▶ _What you should do_
Write each entry out again exactly as it was given.

START Excerpted records

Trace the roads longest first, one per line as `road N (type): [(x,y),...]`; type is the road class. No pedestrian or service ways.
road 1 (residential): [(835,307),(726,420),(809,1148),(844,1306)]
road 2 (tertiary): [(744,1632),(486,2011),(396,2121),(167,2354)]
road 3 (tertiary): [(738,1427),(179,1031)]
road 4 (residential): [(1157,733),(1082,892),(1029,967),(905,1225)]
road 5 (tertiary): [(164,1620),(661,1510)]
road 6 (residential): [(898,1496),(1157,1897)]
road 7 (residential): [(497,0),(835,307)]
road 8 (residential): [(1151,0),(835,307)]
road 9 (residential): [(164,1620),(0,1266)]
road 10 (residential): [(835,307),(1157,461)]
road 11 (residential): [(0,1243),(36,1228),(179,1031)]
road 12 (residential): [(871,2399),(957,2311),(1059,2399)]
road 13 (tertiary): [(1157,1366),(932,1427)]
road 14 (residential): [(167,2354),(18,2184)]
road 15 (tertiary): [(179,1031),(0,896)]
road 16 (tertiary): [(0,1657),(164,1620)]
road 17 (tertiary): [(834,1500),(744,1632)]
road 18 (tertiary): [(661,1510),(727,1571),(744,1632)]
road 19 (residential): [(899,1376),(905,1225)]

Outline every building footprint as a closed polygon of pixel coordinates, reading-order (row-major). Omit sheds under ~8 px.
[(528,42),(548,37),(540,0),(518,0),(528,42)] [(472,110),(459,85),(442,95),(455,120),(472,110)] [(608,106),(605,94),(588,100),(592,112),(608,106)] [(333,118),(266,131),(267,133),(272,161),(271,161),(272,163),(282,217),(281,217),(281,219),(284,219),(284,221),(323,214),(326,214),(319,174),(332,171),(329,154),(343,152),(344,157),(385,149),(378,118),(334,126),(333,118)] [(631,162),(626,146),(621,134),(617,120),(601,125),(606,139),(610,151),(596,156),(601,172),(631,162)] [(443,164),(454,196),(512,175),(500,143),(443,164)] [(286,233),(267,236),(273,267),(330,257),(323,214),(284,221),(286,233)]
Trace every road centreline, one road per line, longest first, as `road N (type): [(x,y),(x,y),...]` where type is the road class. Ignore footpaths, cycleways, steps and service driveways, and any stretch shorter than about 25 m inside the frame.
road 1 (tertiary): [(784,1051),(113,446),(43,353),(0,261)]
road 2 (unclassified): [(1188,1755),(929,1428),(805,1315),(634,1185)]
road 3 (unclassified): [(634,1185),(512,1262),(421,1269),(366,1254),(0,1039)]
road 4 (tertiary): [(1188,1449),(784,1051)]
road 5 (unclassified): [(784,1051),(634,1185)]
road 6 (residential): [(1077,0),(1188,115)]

END Excerpted records

▶ _Reply to the exercise_
Trace the roads longest first, one per line as `road N (type): [(x,y),...]`; type is the road class. No pedestrian or service ways.
road 1 (residential): [(835,307),(726,420),(809,1148),(844,1306)]
road 2 (tertiary): [(744,1632),(486,2011),(396,2121),(167,2354)]
road 3 (tertiary): [(738,1427),(179,1031)]
road 4 (residential): [(1157,733),(1082,892),(1029,967),(905,1225)]
road 5 (tertiary): [(164,1620),(661,1510)]
road 6 (residential): [(898,1496),(1157,1897)]
road 7 (residential): [(497,0),(835,307)]
road 8 (residential): [(1151,0),(835,307)]
road 9 (residential): [(164,1620),(0,1266)]
road 10 (residential): [(835,307),(1157,461)]
road 11 (residential): [(0,1243),(36,1228),(179,1031)]
road 12 (residential): [(871,2399),(957,2311),(1059,2399)]
road 13 (tertiary): [(1157,1366),(932,1427)]
road 14 (residential): [(167,2354),(18,2184)]
road 15 (tertiary): [(179,1031),(0,896)]
road 16 (tertiary): [(0,1657),(164,1620)]
road 17 (tertiary): [(834,1500),(744,1632)]
road 18 (tertiary): [(661,1510),(727,1571),(744,1632)]
road 19 (residential): [(899,1376),(905,1225)]

Outline every building footprint as a closed polygon of pixel coordinates, reading-order (row-major). Omit sheds under ~8 px.
[(528,42),(548,37),(540,0),(518,0),(528,42)] [(472,110),(459,85),(442,95),(455,120),(472,110)] [(608,106),(605,94),(588,100),(592,112),(608,106)] [(333,118),(266,131),(267,133),(272,161),(271,161),(272,163),(282,217),(281,217),(281,219),(284,219),(284,221),(323,214),(326,214),(319,174),(332,171),(329,154),(343,152),(344,157),(385,149),(378,118),(334,126),(333,118)] [(631,162),(626,146),(621,134),(617,120),(601,125),(606,139),(610,151),(596,156),(601,172),(631,162)] [(443,164),(454,196),(512,175),(500,143),(443,164)] [(286,233),(267,236),(273,267),(330,257),(323,214),(284,221),(286,233)]
Trace every road centreline, one road per line, longest first, as `road N (type): [(x,y),(x,y),...]` where type is the road class. Ignore footpaths, cycleways, steps and service driveways, and any stretch shorter than about 25 m inside the frame.
road 1 (tertiary): [(784,1051),(113,446),(43,353),(0,261)]
road 2 (unclassified): [(1188,1755),(929,1428),(805,1315),(634,1185)]
road 3 (unclassified): [(634,1185),(512,1262),(421,1269),(366,1254),(0,1039)]
road 4 (tertiary): [(1188,1449),(784,1051)]
road 5 (unclassified): [(784,1051),(634,1185)]
road 6 (residential): [(1077,0),(1188,115)]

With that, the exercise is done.